Objective: Copy out every line of the items below with no changes to any character, spacing, or line break.

The input:
* * * * * * *

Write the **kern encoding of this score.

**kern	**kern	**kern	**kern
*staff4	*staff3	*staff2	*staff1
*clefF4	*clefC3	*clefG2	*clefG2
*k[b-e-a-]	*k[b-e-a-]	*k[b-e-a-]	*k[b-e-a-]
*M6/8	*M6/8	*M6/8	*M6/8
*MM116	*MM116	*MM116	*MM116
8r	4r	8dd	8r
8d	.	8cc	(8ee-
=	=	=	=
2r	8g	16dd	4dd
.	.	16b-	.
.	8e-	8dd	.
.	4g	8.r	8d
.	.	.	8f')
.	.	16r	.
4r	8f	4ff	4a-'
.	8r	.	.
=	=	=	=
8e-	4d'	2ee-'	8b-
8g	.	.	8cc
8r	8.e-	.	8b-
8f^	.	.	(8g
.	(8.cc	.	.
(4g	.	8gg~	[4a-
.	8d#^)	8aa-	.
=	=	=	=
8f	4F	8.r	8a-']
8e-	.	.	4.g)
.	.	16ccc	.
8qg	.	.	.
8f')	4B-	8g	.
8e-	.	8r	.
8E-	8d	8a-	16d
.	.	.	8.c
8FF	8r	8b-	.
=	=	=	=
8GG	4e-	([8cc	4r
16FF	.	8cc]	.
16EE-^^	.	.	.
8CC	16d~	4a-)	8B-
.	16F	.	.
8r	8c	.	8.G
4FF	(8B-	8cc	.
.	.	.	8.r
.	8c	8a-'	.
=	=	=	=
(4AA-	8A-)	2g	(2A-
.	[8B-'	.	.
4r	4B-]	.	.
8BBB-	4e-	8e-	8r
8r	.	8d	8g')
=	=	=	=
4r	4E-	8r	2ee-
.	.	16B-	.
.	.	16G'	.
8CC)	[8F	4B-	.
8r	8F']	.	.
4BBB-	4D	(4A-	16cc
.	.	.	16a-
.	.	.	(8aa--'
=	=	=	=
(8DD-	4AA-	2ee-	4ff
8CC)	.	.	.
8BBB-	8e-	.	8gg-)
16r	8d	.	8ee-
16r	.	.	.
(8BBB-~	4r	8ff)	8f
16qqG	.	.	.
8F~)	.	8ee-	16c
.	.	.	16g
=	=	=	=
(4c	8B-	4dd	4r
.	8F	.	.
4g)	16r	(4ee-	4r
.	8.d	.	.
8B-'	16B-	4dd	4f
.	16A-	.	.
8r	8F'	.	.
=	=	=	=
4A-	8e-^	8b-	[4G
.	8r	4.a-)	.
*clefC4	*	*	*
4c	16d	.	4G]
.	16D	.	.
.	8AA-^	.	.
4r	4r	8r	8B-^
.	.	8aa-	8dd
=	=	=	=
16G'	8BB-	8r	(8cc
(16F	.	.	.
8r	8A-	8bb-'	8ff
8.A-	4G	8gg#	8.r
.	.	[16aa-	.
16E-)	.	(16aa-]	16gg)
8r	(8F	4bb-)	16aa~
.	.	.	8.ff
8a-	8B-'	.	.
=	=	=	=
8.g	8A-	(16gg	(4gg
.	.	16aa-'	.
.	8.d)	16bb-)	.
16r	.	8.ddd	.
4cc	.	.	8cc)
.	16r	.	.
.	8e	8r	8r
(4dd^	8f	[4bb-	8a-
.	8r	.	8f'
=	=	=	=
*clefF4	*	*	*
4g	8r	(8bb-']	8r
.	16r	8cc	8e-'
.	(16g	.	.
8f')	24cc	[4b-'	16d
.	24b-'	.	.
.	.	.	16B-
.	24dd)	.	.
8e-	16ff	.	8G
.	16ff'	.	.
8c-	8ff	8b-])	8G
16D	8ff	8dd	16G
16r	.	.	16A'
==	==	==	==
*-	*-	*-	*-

* * * * * * *

Finished exercise:
Write the **kern encoding of this score.

**kern	**kern	**kern	**kern
*staff4	*staff3	*staff2	*staff1
*clefF4	*clefC3	*clefG2	*clefG2
*k[b-e-a-]	*k[b-e-a-]	*k[b-e-a-]	*k[b-e-a-]
*M6/8	*M6/8	*M6/8	*M6/8
*MM116	*MM116	*MM116	*MM116
8r	4r	8dd	8r
8d	.	8cc	(8ee-
=	=	=	=
2r	8g	16dd	4dd
.	.	16b-	.
.	8e-	8dd	.
.	4g	8.r	8d
.	.	.	8f')
.	.	16r	.
4r	8f	4ff	4a-'
.	8r	.	.
=	=	=	=
8e-	4d'	2ee-'	8b-
8g	.	.	8cc
8r	8.e-	.	8b-
8f^	.	.	(8g
.	(8.cc	.	.
(4g	.	8gg~	[4a-
.	8d#^)	8aa-	.
=	=	=	=
8f	4F	8.r	8a-']
8e-	.	.	4.g)
.	.	16ccc	.
8qg	.	.	.
8f')	4B-	8g	.
8e-	.	8r	.
8E-	8d	8a-	16d
.	.	.	8.c
8FF	8r	8b-	.
=	=	=	=
8GG	4e-	([8cc	4r
16FF	.	8cc]	.
16EE-^^	.	.	.
8CC	16d~	4a-)	8B-
.	16F	.	.
8r	8c	.	8.G
4FF	(8B-	8cc	.
.	.	.	8.r
.	8c	8a-'	.
=	=	=	=
(4AA-	8A-)	2g	(2A-
.	[8B-'	.	.
4r	4B-]	.	.
8BBB-	4e-	8e-	8r
8r	.	8d	8g')
=	=	=	=
4r	4E-	8r	2ee-
.	.	16B-	.
.	.	16G'	.
8CC)	[8F	4B-	.
8r	8F']	.	.
4BBB-	4D	(4A-	16cc
.	.	.	16a-
.	.	.	(8aa--'
=	=	=	=
(8DD-	4AA-	2ee-	4ff
8CC)	.	.	.
8BBB-	8e-	.	8gg-)
16r	8d	.	8ee-
16r	.	.	.
(8BBB-~	4r	8ff)	8f
16qqG	.	.	.
8F~)	.	8ee-	16c
.	.	.	16g
=	=	=	=
(4c	8B-	4dd	4r
.	8F	.	.
4g)	16r	(4ee-	4r
.	8.d	.	.
8B-'	16B-	4dd	4f
.	16A-	.	.
8r	8F'	.	.
=	=	=	=
4A-	8e-^	8b-	[4G
.	8r	4.a-)	.
*clefC4	*	*	*
4c	16d	.	4G]
.	16D	.	.
.	8AA-^	.	.
4r	4r	8r	8B-^
.	.	8aa-	8dd
=	=	=	=
16G'	8BB-	8r	(8cc
(16F	.	.	.
8r	8A-	8bb-'	8ff
8.A-	4G	8gg#	8.r
.	.	[16aa-	.
16E-)	.	(16aa-]	16gg)
8r	(8F	4bb-)	16aa~
.	.	.	8.ff
8a-	8B-'	.	.
=	=	=	=
8.g	8A-	(16gg	(4gg
.	.	16aa-'	.
.	8.d)	16bb-)	.
16r	.	8.ddd	.
4cc	.	.	8cc)
.	16r	.	.
.	8e	8r	8r
(4dd^	8f	[4bb-	8a-
.	8r	.	8f'
=	=	=	=
*clefF4	*	*	*
4g	8r	(8bb-']	8r
.	16r	8cc	8e-'
.	(16g	.	.
8f')	24cc	[4b-'	16d
.	24b-'	.	.
.	.	.	16B-
.	24dd)	.	.
8e-	16ff	.	8G
.	16ff'	.	.
8c-	8ff	8b-])	8G
16D	8ff	8dd	16G
16r	.	.	16A'
==	==	==	==
*-	*-	*-	*-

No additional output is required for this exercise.